== WHAT THE TASK REQUIRES ==
Below are the records; copy each line in which "down" can be found.

=-=-=-=-=

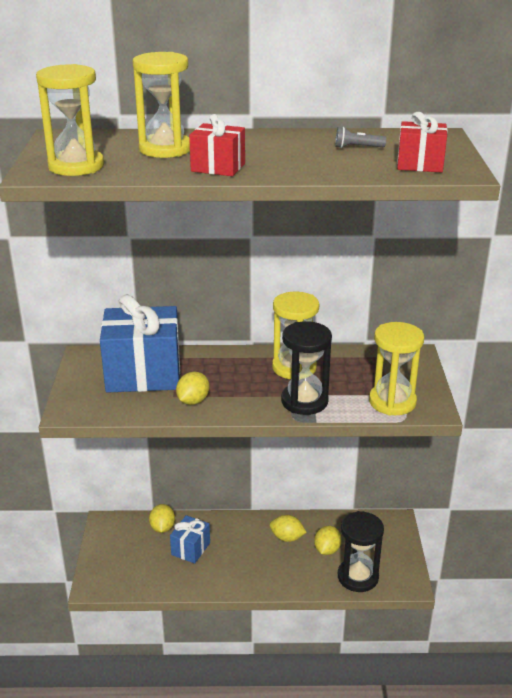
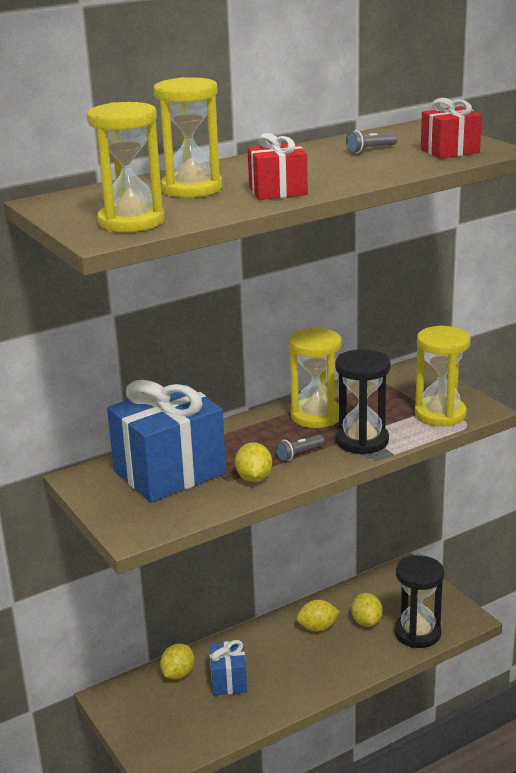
camera: 30 degrees left, 5 degrees down
(162, 528) = (178, 674): yellow lemon -> yellow lemon turned 60 degrees clockwise
(246, 394) = (299, 454): none -> grey flashlight

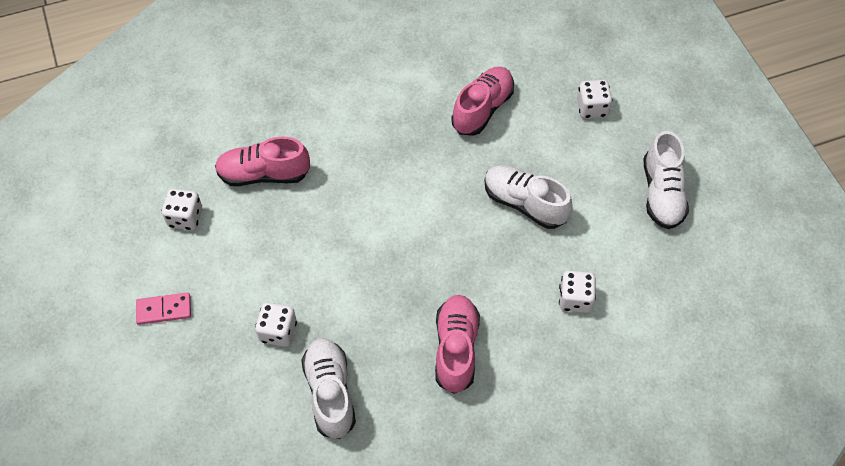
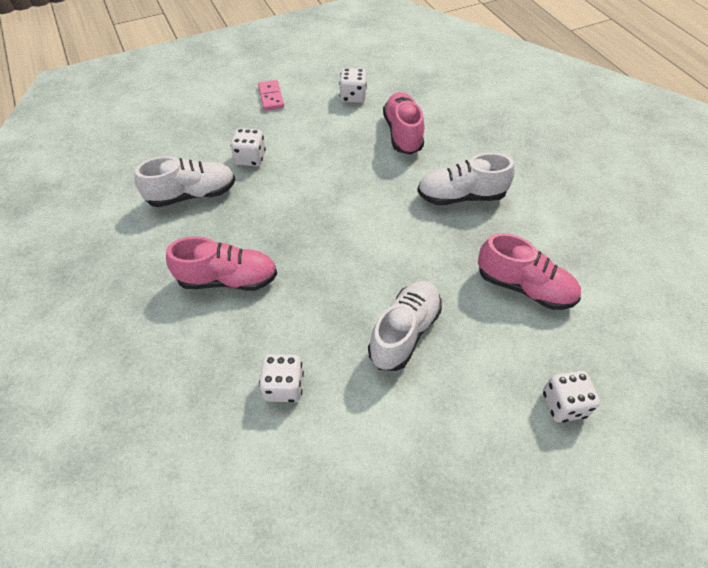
camera: 85 degrees right, 5 degrees down
(662, 193) = (447, 495): white shoe -> white shoe (461, 196)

=-=-=-=-=

== RESPONSE AREA ==
camera: 30 degrees left, 5 degrees down
camera: 85 degrees right, 5 degrees down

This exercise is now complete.